Your answer should consist of every line from the records that holds the string "apple".

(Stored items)
-------
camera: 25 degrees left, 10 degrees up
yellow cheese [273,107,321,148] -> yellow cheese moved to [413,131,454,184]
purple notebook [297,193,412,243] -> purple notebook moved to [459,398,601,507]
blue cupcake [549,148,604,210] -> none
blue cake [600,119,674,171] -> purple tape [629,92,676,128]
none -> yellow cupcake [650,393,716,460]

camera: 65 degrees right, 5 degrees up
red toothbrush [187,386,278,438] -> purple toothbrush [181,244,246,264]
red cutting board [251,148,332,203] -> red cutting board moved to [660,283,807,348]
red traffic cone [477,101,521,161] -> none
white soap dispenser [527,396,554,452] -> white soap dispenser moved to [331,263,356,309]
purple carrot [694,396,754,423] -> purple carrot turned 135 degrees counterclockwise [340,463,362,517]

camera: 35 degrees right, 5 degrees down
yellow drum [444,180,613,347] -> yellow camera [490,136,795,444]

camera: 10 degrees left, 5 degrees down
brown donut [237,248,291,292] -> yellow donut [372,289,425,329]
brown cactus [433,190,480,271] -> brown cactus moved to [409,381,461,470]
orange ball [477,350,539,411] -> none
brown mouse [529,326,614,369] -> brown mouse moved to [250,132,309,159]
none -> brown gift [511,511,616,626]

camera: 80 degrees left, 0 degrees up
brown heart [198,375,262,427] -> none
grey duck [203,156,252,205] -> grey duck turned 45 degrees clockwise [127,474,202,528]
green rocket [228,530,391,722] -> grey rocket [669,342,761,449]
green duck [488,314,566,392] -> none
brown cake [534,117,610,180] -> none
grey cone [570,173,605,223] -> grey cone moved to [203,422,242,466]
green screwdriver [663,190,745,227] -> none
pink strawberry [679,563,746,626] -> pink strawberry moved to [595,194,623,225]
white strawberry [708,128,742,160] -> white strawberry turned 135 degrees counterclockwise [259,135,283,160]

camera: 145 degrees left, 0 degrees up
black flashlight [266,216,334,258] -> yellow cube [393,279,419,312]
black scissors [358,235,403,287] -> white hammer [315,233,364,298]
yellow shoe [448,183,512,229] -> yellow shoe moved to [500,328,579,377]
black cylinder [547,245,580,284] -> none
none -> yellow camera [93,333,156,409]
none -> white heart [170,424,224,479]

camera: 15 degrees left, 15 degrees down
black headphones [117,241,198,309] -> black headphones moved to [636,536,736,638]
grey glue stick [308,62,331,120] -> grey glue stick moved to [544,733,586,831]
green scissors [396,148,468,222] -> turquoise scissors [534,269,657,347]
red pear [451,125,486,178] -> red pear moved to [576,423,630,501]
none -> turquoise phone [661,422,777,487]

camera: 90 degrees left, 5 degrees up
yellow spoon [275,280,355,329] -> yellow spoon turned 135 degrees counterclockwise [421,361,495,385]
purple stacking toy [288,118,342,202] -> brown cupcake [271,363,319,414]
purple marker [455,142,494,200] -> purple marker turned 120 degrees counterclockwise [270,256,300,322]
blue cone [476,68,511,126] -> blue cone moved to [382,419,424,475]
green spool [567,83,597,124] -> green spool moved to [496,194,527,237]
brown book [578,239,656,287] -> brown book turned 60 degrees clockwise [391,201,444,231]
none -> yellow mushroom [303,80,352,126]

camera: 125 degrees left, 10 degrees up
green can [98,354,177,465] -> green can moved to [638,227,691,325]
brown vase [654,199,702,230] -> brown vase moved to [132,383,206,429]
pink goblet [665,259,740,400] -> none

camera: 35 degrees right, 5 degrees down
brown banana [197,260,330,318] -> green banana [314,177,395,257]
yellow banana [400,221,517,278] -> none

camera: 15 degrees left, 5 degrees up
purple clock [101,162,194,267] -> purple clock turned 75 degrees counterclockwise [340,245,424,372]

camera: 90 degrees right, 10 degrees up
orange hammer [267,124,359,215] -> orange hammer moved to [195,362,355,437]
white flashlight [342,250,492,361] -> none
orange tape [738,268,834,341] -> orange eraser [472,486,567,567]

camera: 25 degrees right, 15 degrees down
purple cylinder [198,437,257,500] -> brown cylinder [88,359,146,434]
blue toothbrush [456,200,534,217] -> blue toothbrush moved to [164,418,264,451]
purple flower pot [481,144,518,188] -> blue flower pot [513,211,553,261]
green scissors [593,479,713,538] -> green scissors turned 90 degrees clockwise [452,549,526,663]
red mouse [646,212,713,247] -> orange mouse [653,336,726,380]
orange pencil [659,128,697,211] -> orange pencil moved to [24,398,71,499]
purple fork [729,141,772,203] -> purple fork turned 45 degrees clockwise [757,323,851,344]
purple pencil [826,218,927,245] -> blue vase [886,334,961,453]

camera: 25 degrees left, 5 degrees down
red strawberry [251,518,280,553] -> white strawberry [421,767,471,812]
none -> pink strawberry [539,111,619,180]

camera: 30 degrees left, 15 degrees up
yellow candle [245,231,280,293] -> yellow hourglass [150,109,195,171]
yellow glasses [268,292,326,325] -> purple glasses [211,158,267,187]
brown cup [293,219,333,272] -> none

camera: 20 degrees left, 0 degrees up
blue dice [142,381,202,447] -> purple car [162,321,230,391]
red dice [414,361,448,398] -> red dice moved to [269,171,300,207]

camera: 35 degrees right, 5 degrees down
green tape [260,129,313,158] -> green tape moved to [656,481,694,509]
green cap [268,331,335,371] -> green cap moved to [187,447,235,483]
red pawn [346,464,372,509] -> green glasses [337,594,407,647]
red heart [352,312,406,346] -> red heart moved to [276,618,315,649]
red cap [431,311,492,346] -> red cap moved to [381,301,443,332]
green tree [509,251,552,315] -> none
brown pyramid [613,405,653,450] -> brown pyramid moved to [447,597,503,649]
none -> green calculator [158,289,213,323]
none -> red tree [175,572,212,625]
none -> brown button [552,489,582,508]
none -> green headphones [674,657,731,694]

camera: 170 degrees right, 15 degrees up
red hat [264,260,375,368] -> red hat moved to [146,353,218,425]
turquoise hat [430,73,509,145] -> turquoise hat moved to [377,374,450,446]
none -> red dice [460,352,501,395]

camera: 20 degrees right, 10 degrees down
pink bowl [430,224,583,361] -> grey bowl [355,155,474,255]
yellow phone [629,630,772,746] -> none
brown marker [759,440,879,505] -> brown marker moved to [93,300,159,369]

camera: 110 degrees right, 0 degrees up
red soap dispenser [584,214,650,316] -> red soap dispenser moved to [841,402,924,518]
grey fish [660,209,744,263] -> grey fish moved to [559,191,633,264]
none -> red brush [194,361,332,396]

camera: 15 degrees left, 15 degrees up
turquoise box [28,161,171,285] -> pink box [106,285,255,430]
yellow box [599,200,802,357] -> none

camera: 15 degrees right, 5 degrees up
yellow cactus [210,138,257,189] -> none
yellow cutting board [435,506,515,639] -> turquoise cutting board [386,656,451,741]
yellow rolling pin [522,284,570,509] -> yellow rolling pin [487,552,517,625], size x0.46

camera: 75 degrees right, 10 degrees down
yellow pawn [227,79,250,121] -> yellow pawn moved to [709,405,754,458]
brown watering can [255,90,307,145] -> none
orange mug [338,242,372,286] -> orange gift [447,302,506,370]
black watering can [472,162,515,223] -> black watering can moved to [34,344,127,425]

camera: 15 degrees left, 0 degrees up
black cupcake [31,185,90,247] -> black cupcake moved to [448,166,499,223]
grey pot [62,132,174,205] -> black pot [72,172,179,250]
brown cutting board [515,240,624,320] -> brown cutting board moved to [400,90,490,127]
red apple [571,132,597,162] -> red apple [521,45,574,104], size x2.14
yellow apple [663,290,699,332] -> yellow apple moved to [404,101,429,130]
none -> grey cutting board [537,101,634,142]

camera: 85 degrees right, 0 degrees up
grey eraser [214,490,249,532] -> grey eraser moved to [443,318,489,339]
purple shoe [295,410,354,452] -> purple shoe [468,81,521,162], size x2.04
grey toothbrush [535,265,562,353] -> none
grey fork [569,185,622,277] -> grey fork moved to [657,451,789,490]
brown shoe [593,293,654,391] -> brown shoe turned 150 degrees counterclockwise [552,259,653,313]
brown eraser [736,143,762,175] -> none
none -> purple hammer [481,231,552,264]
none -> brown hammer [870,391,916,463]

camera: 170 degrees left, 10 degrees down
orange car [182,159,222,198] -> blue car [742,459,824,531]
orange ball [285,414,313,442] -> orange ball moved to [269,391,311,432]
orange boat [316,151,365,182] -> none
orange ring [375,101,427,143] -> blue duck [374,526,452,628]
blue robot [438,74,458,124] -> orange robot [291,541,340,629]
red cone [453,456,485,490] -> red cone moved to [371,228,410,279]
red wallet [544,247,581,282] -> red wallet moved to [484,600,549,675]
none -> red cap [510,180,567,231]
-------
ANSWER TO THIS TASK »
red apple [571,132,597,162] -> red apple [521,45,574,104], size x2.14
yellow apple [663,290,699,332] -> yellow apple moved to [404,101,429,130]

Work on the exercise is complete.